Assignment >> For the entries that follow, restate word for word the line containing "C24: 1.5uF (plus", the line containing "R3: 1.5k (VMID, VP) -> 1.5k (VCC, VMID)", and every line that lies between them.

(Beginning of Excerpted data)

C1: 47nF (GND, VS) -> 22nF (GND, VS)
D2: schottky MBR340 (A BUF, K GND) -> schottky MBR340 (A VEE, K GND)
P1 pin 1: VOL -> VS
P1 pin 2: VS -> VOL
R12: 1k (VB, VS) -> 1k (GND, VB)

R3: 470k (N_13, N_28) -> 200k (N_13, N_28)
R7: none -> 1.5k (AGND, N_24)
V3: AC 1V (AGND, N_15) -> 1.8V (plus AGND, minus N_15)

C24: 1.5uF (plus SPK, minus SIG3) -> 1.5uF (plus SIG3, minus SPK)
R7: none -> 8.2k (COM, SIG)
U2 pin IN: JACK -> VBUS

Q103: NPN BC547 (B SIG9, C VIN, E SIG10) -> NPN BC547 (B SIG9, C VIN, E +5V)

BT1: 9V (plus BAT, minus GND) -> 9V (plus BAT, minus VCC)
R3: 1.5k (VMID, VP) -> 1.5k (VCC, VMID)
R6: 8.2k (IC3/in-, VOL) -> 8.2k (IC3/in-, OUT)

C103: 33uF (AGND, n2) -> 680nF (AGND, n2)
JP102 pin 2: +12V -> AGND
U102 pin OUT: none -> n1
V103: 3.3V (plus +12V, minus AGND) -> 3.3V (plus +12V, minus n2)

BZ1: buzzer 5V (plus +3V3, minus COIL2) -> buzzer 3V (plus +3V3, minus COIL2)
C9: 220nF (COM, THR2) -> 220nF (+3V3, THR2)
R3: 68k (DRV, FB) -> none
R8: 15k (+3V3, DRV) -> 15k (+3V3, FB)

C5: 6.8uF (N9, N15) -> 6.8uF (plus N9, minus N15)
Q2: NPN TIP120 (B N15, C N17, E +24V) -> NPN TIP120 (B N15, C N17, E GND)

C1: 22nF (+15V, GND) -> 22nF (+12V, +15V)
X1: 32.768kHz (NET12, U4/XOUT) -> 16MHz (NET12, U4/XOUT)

(End of Excerpted data)

Task result >>
C24: 1.5uF (plus SPK, minus SIG3) -> 1.5uF (plus SIG3, minus SPK)
R7: none -> 8.2k (COM, SIG)
U2 pin IN: JACK -> VBUS

Q103: NPN BC547 (B SIG9, C VIN, E SIG10) -> NPN BC547 (B SIG9, C VIN, E +5V)

BT1: 9V (plus BAT, minus GND) -> 9V (plus BAT, minus VCC)
R3: 1.5k (VMID, VP) -> 1.5k (VCC, VMID)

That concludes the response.